→ **Stored rows**:
########################################

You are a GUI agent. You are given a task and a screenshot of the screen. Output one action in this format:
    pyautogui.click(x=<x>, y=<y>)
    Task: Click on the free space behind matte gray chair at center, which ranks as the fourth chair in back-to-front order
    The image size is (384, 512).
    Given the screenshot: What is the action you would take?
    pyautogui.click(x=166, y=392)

########################################

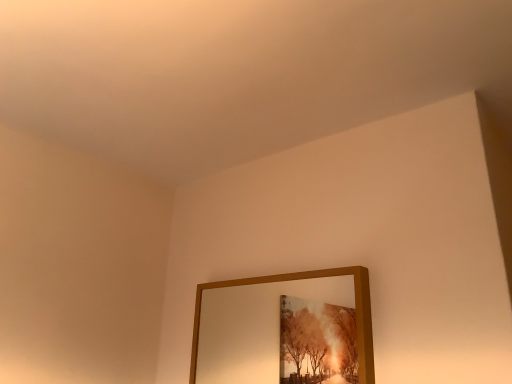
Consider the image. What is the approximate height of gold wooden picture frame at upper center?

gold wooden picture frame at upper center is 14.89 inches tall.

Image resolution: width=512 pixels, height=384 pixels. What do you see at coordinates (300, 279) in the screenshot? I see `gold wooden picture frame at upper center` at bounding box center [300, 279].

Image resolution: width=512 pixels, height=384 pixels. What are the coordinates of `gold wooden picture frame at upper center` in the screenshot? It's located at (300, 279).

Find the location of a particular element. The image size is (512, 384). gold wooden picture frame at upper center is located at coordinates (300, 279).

########################################

→ **To be done**:
Reproduce word for word the lines of the material, starting with the line that contains "Consider the image." and going on through the line that contains "gold wooden picture frame at upper center is 14.89".

→ **Final result**:
Consider the image. What is the approximate height of gold wooden picture frame at upper center?

gold wooden picture frame at upper center is 14.89 inches tall.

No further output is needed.